→ Task directions
Given the listing below, write out exactly the lines starting with the line that has "RTC3 pin SCL: D9 -> D8" and going on through the line that has "IMU3 pin INT: D9 -> D8", both kept.

==============================

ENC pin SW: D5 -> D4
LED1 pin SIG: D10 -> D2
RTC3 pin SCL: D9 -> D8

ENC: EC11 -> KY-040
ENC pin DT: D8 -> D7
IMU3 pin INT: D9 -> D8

==============================

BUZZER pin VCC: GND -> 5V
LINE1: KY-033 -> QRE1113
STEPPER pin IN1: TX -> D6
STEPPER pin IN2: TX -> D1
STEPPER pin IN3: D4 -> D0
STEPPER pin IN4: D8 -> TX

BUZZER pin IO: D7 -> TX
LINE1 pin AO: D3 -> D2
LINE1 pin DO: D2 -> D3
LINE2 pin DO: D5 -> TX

==============================

→ Solution to this exercise
RTC3 pin SCL: D9 -> D8

ENC: EC11 -> KY-040
ENC pin DT: D8 -> D7
IMU3 pin INT: D9 -> D8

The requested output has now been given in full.